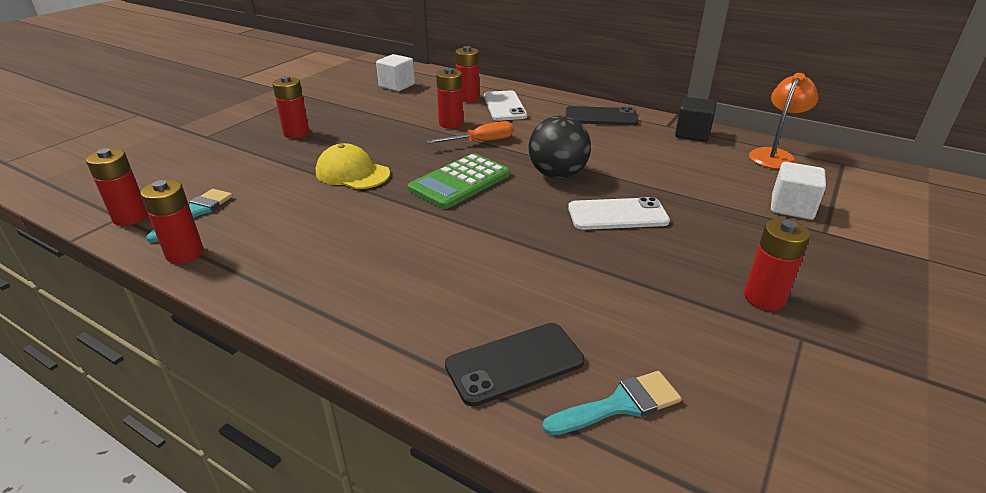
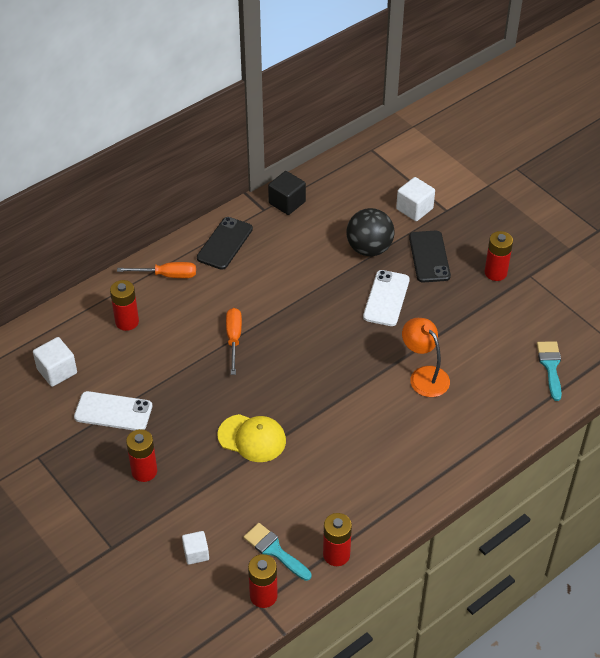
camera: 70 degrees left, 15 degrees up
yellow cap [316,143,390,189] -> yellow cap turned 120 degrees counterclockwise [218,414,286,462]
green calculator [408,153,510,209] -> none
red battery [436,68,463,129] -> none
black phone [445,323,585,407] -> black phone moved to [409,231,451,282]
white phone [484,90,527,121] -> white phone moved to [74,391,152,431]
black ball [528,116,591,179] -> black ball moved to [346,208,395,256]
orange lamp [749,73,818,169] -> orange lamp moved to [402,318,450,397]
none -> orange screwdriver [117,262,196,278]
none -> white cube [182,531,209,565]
===
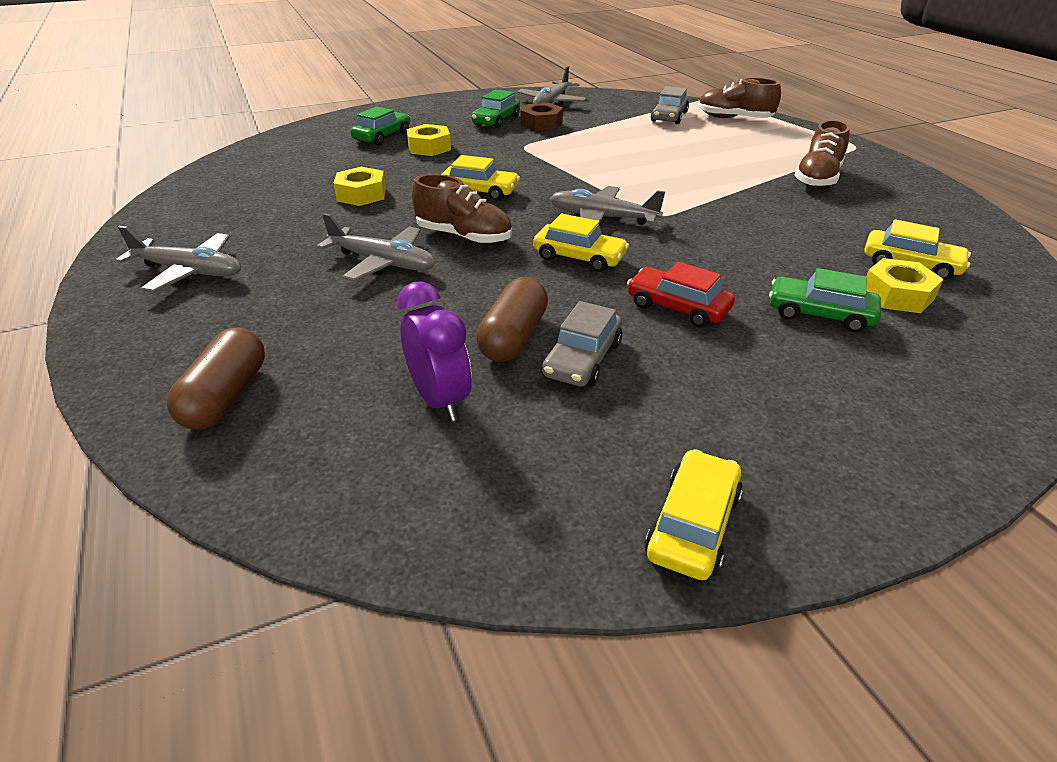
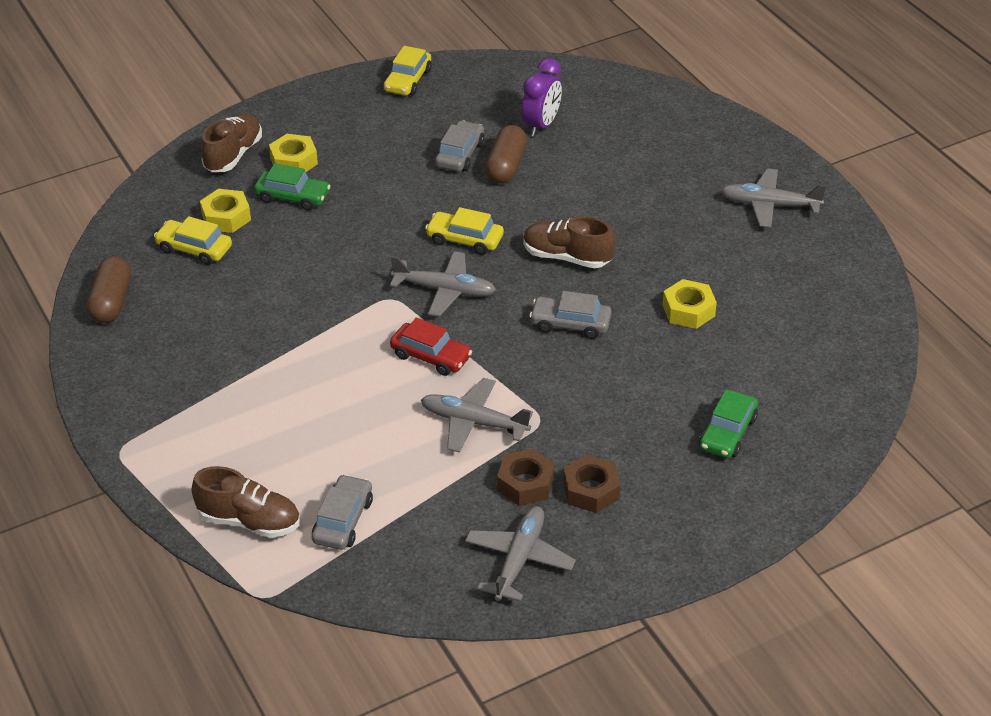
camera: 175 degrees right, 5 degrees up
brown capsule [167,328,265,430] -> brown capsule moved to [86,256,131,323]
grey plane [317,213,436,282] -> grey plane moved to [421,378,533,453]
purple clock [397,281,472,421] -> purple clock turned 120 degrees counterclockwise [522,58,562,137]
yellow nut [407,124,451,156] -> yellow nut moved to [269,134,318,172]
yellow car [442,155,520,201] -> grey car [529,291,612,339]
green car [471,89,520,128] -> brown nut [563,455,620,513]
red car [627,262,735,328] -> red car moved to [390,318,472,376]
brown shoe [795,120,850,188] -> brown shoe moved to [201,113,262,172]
===
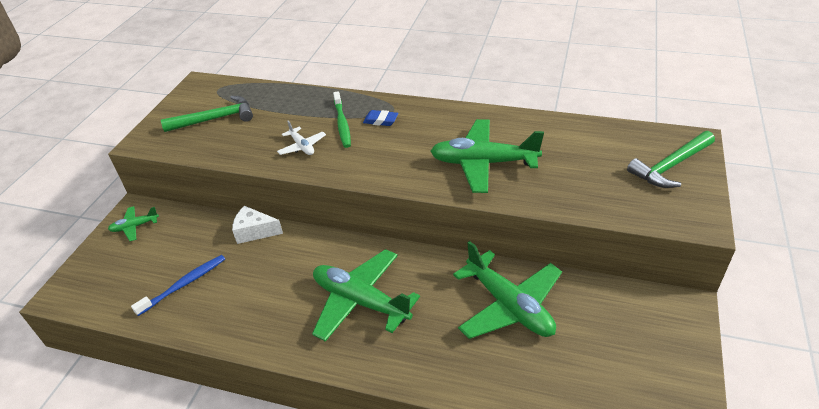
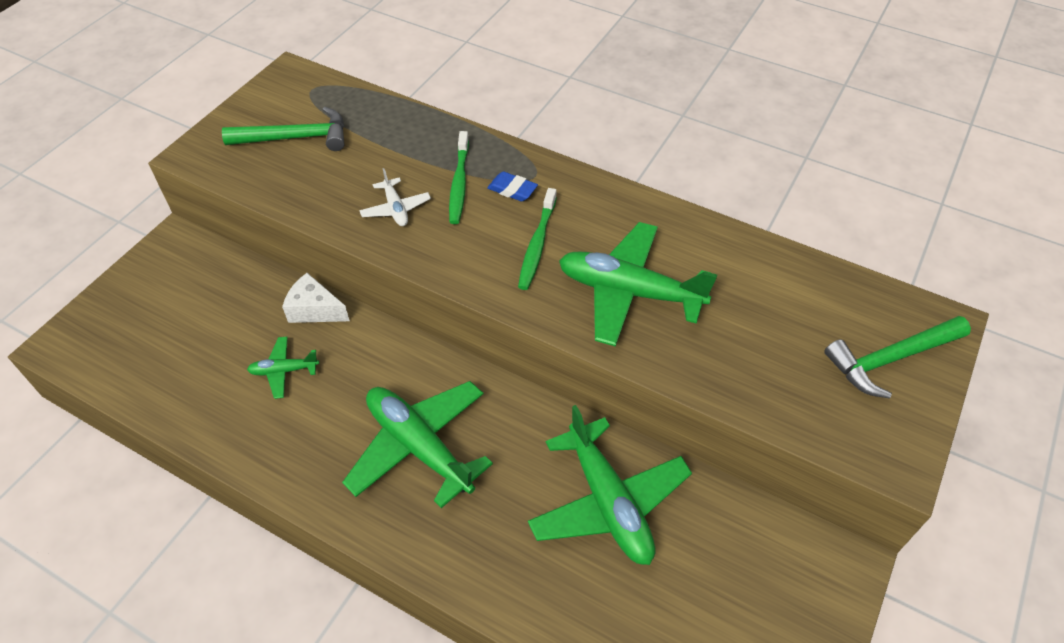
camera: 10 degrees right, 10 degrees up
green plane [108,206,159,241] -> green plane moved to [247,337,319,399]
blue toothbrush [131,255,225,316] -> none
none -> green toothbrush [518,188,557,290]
===
INSTRUCTIONS FOR THE TASK -
Nothing should appear in the answer except the lines above from the line with "blue toothbrush [131,255,225,316] -> none" through the line with "none -> green toothbrush [518,188,557,290]", both included, written out exactly.

EXPECTED ANSWER -
blue toothbrush [131,255,225,316] -> none
none -> green toothbrush [518,188,557,290]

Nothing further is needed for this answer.